__BRIEF__
Each entry must be copied exactly, without omission.

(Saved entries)
Segment Open

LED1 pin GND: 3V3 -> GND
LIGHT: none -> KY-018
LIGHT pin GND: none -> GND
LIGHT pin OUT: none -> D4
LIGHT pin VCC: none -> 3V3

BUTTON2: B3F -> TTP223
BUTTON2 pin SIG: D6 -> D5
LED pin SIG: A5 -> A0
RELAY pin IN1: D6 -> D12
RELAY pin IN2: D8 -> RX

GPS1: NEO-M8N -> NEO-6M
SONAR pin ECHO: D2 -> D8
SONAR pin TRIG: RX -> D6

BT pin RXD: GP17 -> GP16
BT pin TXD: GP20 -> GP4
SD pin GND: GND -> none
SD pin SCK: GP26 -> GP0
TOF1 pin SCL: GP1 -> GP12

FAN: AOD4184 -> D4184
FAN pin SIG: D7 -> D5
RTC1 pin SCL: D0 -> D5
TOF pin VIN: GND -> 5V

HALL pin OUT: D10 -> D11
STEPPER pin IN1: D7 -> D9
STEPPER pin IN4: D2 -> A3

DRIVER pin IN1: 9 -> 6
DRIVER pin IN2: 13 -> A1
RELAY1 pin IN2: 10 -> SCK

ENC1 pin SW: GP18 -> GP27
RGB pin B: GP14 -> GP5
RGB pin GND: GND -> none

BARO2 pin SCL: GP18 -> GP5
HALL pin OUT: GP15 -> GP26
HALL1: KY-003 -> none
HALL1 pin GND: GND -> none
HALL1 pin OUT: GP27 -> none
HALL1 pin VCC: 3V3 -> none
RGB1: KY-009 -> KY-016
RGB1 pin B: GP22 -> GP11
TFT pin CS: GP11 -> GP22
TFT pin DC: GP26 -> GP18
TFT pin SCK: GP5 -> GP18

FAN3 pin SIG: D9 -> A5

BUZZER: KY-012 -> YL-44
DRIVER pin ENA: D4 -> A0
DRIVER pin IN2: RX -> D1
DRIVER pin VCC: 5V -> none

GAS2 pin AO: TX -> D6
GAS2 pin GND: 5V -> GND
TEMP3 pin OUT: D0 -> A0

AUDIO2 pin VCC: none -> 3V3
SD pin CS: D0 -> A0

Segment Closed

__SOLVED EXERCISE__
LED1 pin GND: 3V3 -> GND
LIGHT: none -> KY-018
LIGHT pin GND: none -> GND
LIGHT pin OUT: none -> D4
LIGHT pin VCC: none -> 3V3

BUTTON2: B3F -> TTP223
BUTTON2 pin SIG: D6 -> D5
LED pin SIG: A5 -> A0
RELAY pin IN1: D6 -> D12
RELAY pin IN2: D8 -> RX

GPS1: NEO-M8N -> NEO-6M
SONAR pin ECHO: D2 -> D8
SONAR pin TRIG: RX -> D6

BT pin RXD: GP17 -> GP16
BT pin TXD: GP20 -> GP4
SD pin GND: GND -> none
SD pin SCK: GP26 -> GP0
TOF1 pin SCL: GP1 -> GP12

FAN: AOD4184 -> D4184
FAN pin SIG: D7 -> D5
RTC1 pin SCL: D0 -> D5
TOF pin VIN: GND -> 5V

HALL pin OUT: D10 -> D11
STEPPER pin IN1: D7 -> D9
STEPPER pin IN4: D2 -> A3

DRIVER pin IN1: 9 -> 6
DRIVER pin IN2: 13 -> A1
RELAY1 pin IN2: 10 -> SCK

ENC1 pin SW: GP18 -> GP27
RGB pin B: GP14 -> GP5
RGB pin GND: GND -> none

BARO2 pin SCL: GP18 -> GP5
HALL pin OUT: GP15 -> GP26
HALL1: KY-003 -> none
HALL1 pin GND: GND -> none
HALL1 pin OUT: GP27 -> none
HALL1 pin VCC: 3V3 -> none
RGB1: KY-009 -> KY-016
RGB1 pin B: GP22 -> GP11
TFT pin CS: GP11 -> GP22
TFT pin DC: GP26 -> GP18
TFT pin SCK: GP5 -> GP18

FAN3 pin SIG: D9 -> A5

BUZZER: KY-012 -> YL-44
DRIVER pin ENA: D4 -> A0
DRIVER pin IN2: RX -> D1
DRIVER pin VCC: 5V -> none

GAS2 pin AO: TX -> D6
GAS2 pin GND: 5V -> GND
TEMP3 pin OUT: D0 -> A0

AUDIO2 pin VCC: none -> 3V3
SD pin CS: D0 -> A0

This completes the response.